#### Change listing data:

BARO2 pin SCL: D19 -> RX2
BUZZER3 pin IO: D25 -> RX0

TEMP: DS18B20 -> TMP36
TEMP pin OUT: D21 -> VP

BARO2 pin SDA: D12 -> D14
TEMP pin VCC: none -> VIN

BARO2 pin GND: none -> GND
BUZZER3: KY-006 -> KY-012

#### What is required:
Go through the records above and copy each one exactly.

#### Task response:
BARO2 pin SCL: D19 -> RX2
BUZZER3 pin IO: D25 -> RX0

TEMP: DS18B20 -> TMP36
TEMP pin OUT: D21 -> VP

BARO2 pin SDA: D12 -> D14
TEMP pin VCC: none -> VIN

BARO2 pin GND: none -> GND
BUZZER3: KY-006 -> KY-012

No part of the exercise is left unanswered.